__EXERCISE GOAL__.
Beneath this line are the data; copy exactly the part of them that opens with the line containing "(420, 234) = (232, 120): turquoise" and closes with the line containing "(576, 378) = (234, 267): white", and only that part.

__WORKING DATA__.
· · ·

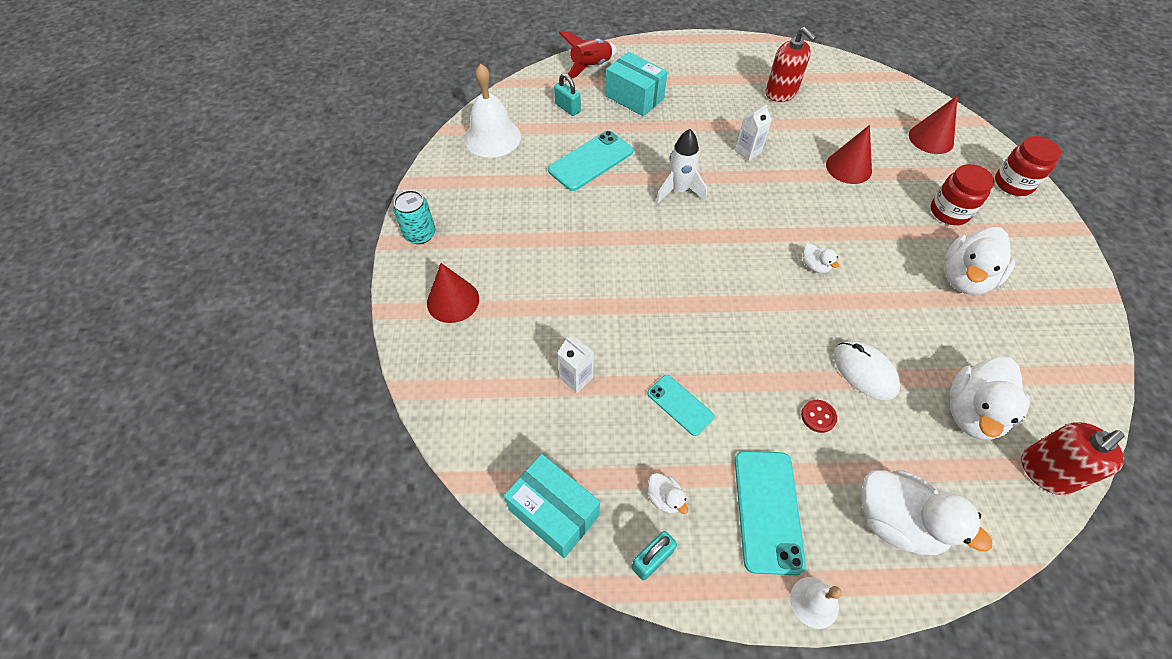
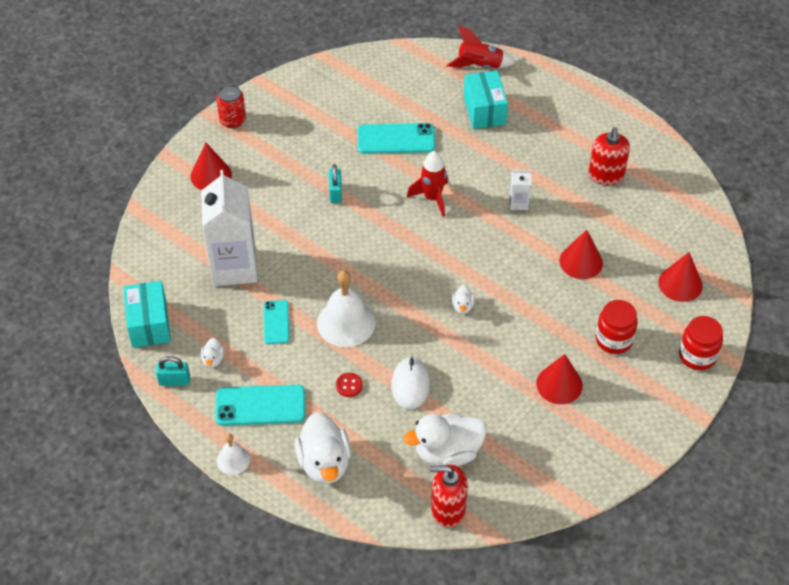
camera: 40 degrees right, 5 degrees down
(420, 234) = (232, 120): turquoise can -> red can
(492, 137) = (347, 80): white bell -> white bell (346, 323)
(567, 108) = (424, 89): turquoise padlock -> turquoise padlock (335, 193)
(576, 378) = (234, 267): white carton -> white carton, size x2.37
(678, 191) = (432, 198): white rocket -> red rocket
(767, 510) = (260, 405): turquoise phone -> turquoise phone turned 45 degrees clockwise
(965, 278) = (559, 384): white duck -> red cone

· · ·

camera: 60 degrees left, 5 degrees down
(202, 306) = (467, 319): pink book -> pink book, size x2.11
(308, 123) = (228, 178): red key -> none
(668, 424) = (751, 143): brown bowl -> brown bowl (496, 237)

· · ·

__ANSWER TO THE EXERCISE__.
(420, 234) = (232, 120): turquoise can -> red can
(492, 137) = (347, 80): white bell -> white bell (346, 323)
(567, 108) = (424, 89): turquoise padlock -> turquoise padlock (335, 193)
(576, 378) = (234, 267): white carton -> white carton, size x2.37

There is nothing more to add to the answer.